** Material provided **

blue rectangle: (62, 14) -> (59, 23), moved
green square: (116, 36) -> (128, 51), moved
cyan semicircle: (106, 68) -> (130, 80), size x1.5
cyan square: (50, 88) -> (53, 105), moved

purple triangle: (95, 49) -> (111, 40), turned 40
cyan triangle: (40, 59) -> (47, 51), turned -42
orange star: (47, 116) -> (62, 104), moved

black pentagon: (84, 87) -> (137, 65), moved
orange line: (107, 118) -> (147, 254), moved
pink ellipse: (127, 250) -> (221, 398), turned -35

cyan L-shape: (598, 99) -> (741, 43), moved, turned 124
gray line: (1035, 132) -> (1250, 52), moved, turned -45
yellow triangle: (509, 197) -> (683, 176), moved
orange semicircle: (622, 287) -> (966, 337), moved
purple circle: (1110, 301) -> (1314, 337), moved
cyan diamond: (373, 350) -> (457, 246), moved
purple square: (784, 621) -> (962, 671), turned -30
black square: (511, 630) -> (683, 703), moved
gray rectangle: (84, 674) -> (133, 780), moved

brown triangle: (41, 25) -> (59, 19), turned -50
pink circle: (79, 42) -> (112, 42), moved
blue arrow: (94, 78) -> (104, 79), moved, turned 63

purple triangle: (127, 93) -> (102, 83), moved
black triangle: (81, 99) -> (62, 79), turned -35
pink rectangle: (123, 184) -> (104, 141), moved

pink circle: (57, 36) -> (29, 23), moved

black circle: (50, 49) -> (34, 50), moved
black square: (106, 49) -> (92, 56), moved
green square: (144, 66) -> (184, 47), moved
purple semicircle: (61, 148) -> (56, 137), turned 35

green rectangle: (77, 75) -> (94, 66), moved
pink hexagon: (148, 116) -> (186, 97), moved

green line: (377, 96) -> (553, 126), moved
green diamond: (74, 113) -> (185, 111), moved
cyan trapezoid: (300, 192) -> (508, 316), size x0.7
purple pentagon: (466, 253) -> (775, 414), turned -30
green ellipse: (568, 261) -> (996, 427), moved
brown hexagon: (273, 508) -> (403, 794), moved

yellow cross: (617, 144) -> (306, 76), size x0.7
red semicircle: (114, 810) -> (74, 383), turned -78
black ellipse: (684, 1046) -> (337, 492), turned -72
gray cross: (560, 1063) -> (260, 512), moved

** What is required **
Scan the listing above for the line that has "cyan diamond: (373, 350) -> (457, 246), moved", then copy exactly from that line through the line that has "green diamond: (74, 113) -> (185, 111), moved".

** Answer below **
cyan diamond: (373, 350) -> (457, 246), moved
purple square: (784, 621) -> (962, 671), turned -30
black square: (511, 630) -> (683, 703), moved
gray rectangle: (84, 674) -> (133, 780), moved

brown triangle: (41, 25) -> (59, 19), turned -50
pink circle: (79, 42) -> (112, 42), moved
blue arrow: (94, 78) -> (104, 79), moved, turned 63

purple triangle: (127, 93) -> (102, 83), moved
black triangle: (81, 99) -> (62, 79), turned -35
pink rectangle: (123, 184) -> (104, 141), moved

pink circle: (57, 36) -> (29, 23), moved

black circle: (50, 49) -> (34, 50), moved
black square: (106, 49) -> (92, 56), moved
green square: (144, 66) -> (184, 47), moved
purple semicircle: (61, 148) -> (56, 137), turned 35

green rectangle: (77, 75) -> (94, 66), moved
pink hexagon: (148, 116) -> (186, 97), moved

green line: (377, 96) -> (553, 126), moved
green diamond: (74, 113) -> (185, 111), moved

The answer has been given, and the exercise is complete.